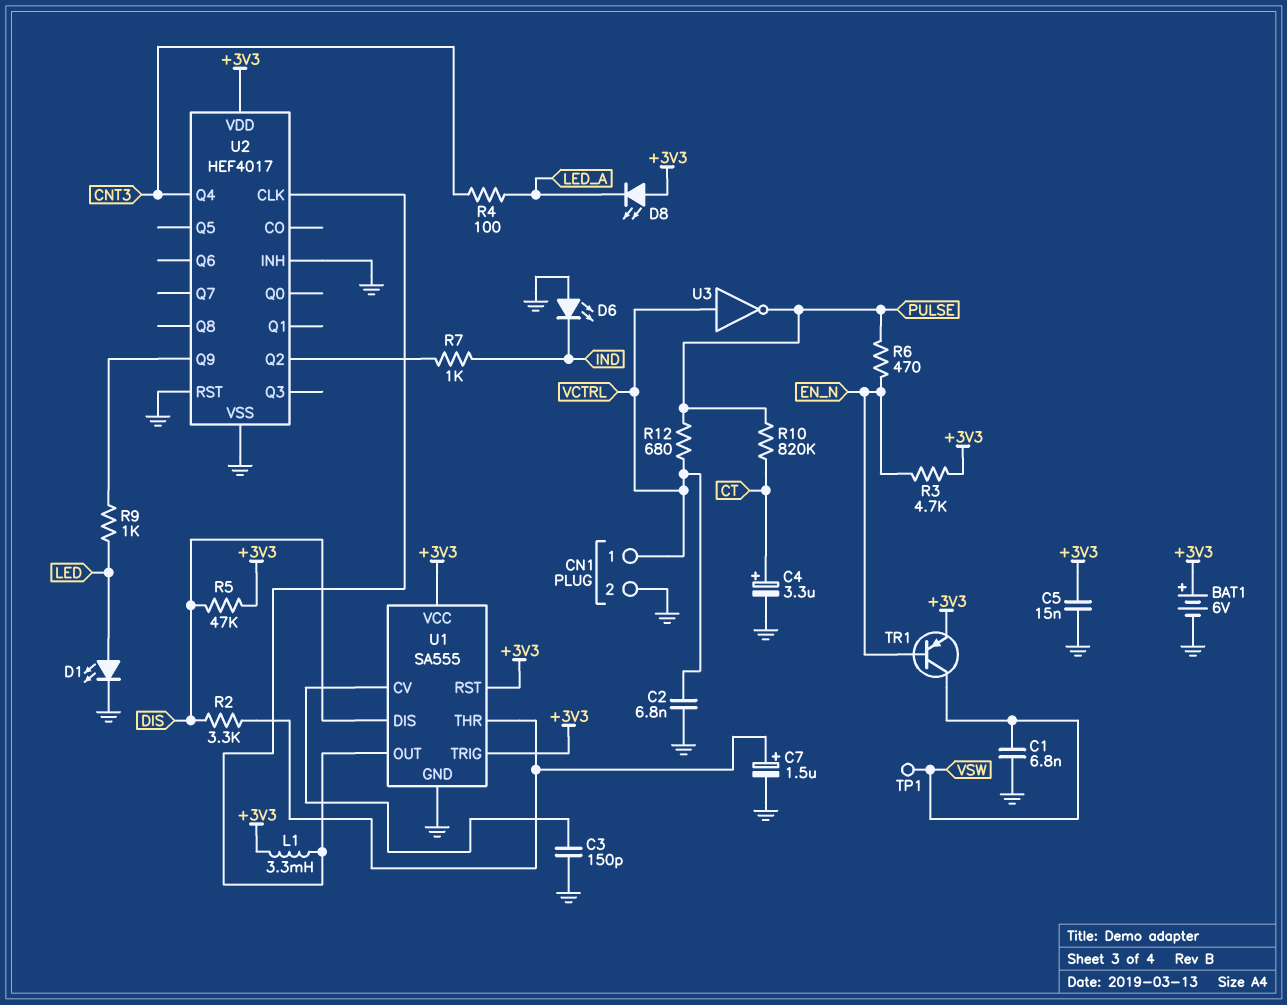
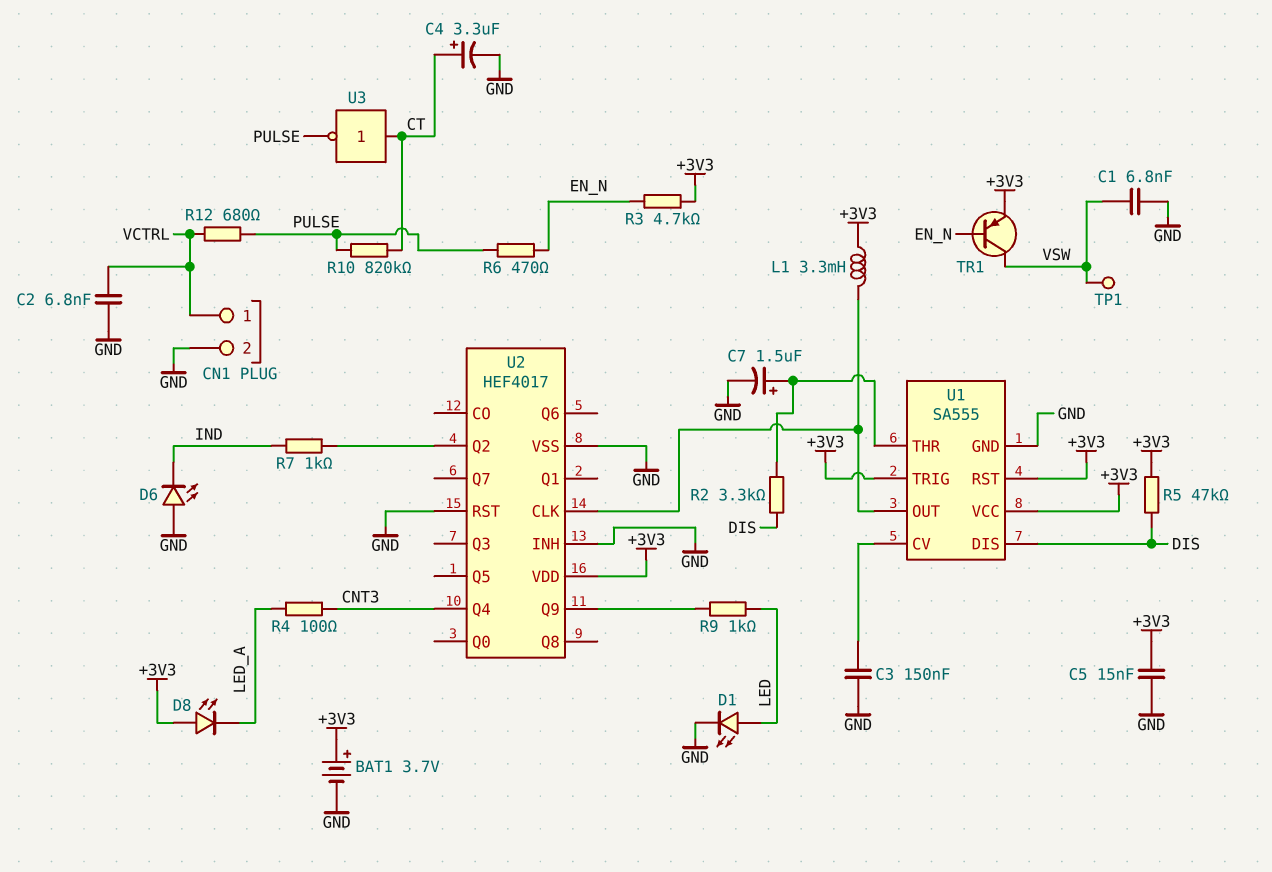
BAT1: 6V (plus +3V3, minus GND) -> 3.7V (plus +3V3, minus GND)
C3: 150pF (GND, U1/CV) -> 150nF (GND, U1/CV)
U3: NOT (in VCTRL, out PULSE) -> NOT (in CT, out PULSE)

...

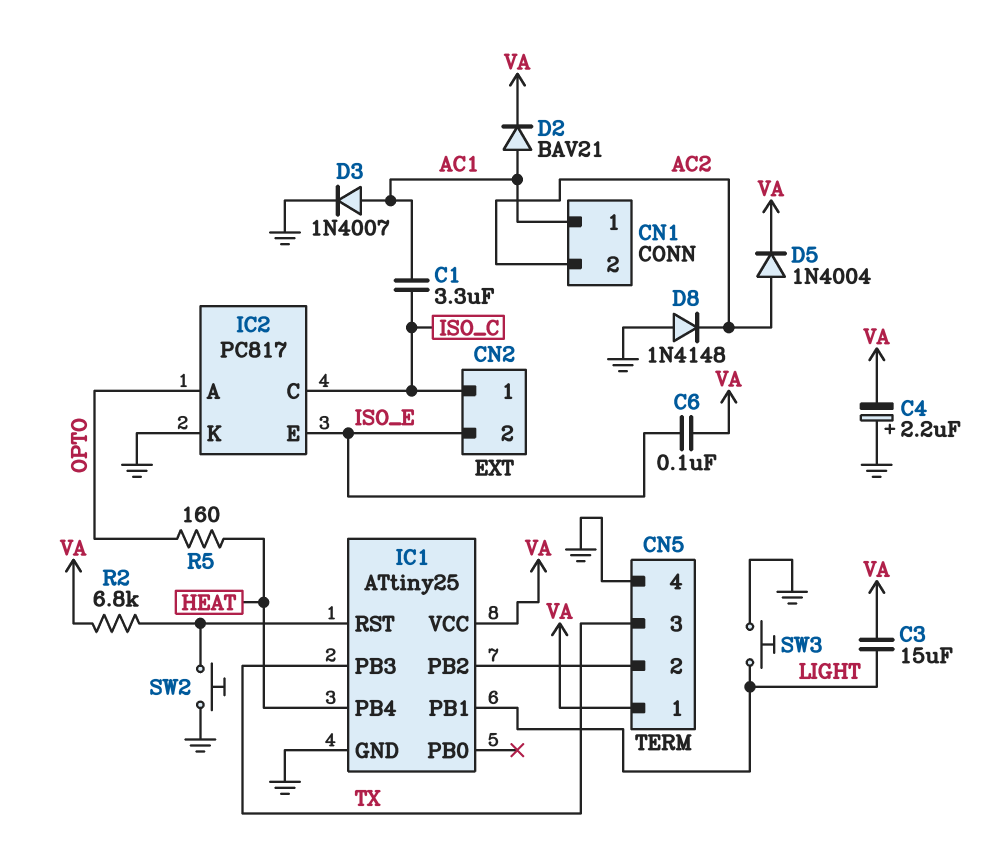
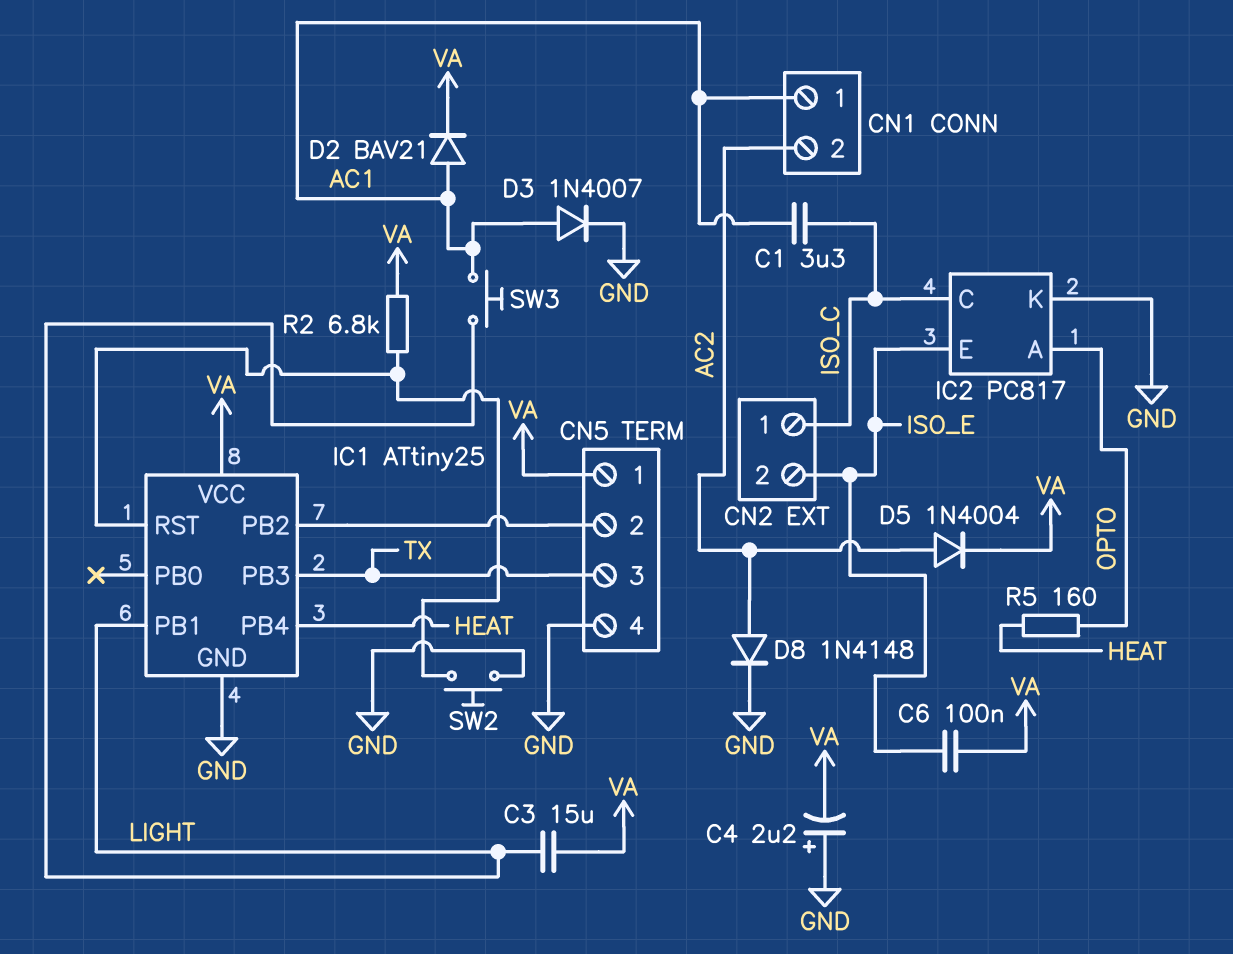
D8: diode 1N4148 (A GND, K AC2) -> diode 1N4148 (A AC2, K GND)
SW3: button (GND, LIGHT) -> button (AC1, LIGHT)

* **Problem description**
Each line in the listing above from the one containing "BAT1: 6V (plus" through the one containing "U3: NOT (in" should be repeated exactly, and no other line.

* **Your response**
BAT1: 6V (plus +3V3, minus GND) -> 3.7V (plus +3V3, minus GND)
C3: 150pF (GND, U1/CV) -> 150nF (GND, U1/CV)
U3: NOT (in VCTRL, out PULSE) -> NOT (in CT, out PULSE)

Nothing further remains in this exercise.